--- Supplied data Enclosed Below ---
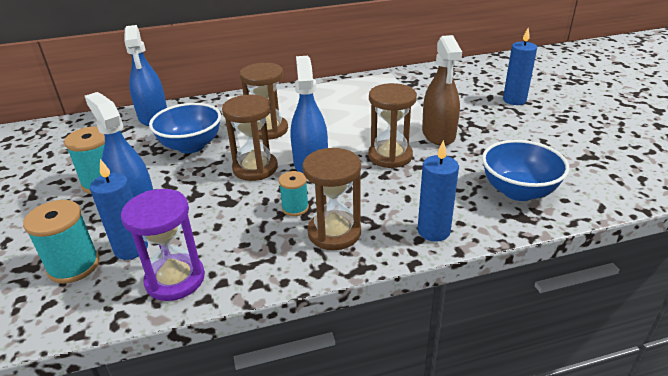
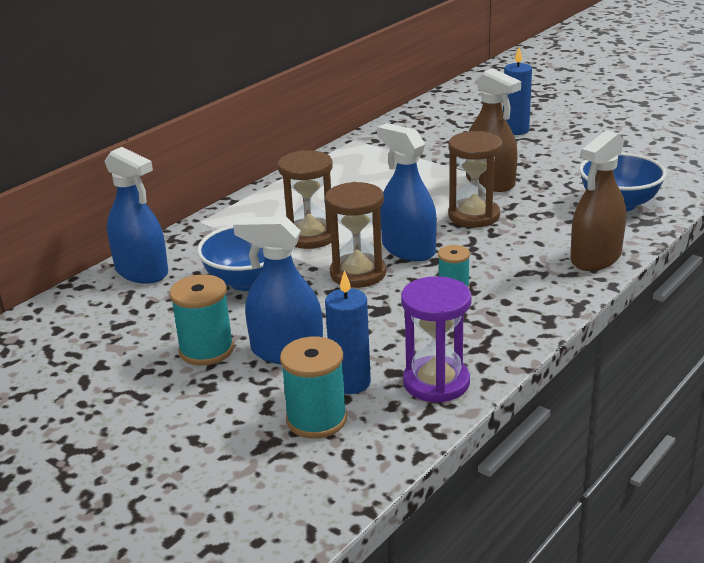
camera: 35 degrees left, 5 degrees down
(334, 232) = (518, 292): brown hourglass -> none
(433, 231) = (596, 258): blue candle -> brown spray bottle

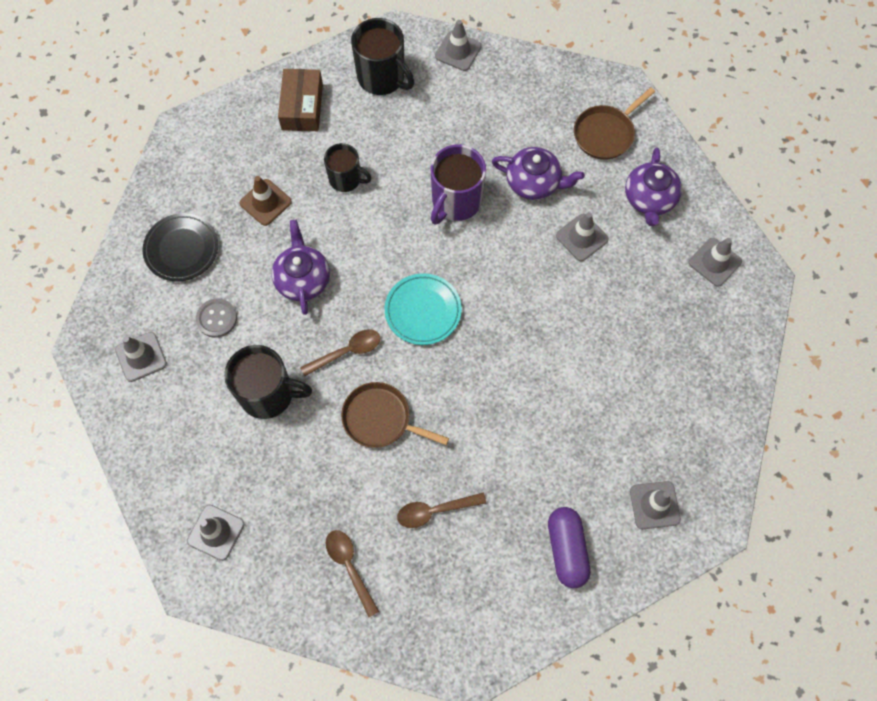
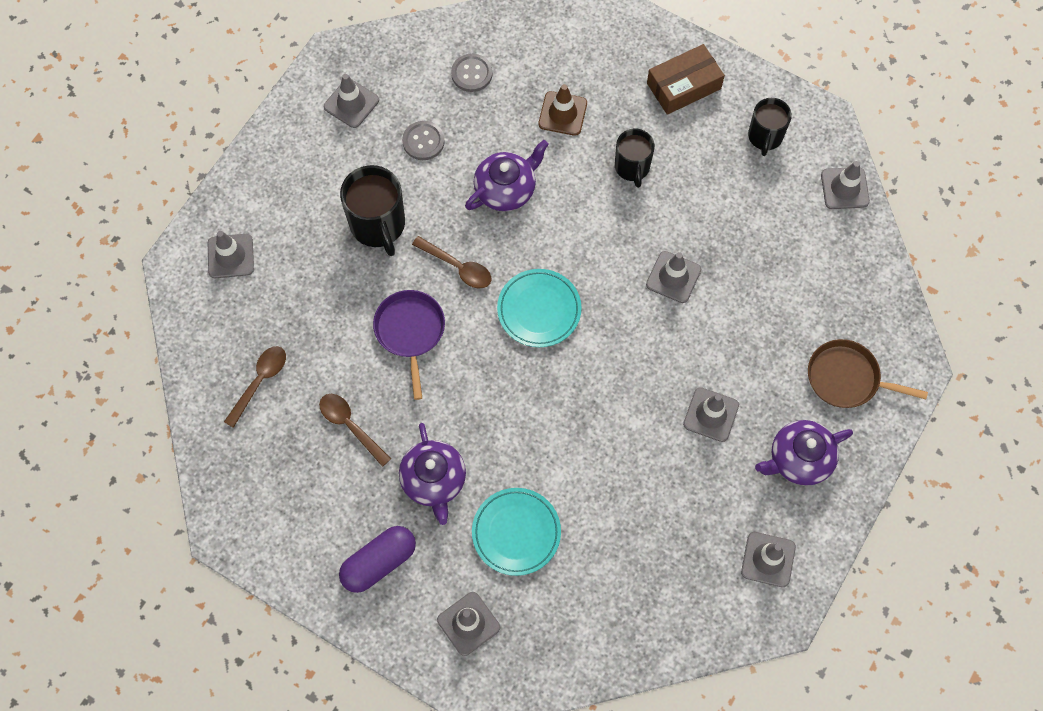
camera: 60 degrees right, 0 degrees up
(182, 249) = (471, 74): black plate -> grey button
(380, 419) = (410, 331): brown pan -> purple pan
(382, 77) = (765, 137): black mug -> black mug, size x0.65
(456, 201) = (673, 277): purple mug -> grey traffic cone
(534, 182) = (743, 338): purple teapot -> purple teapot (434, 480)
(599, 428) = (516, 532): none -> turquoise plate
--- End of Enclosed Supplied data ---
Give back, unchanged, the line containing "camera: 60 degrees right, 0 degrees up" and each line that comes after it in the entries above, ending with the last.

* [Written response]:
camera: 60 degrees right, 0 degrees up
(182, 249) = (471, 74): black plate -> grey button
(380, 419) = (410, 331): brown pan -> purple pan
(382, 77) = (765, 137): black mug -> black mug, size x0.65
(456, 201) = (673, 277): purple mug -> grey traffic cone
(534, 182) = (743, 338): purple teapot -> purple teapot (434, 480)
(599, 428) = (516, 532): none -> turquoise plate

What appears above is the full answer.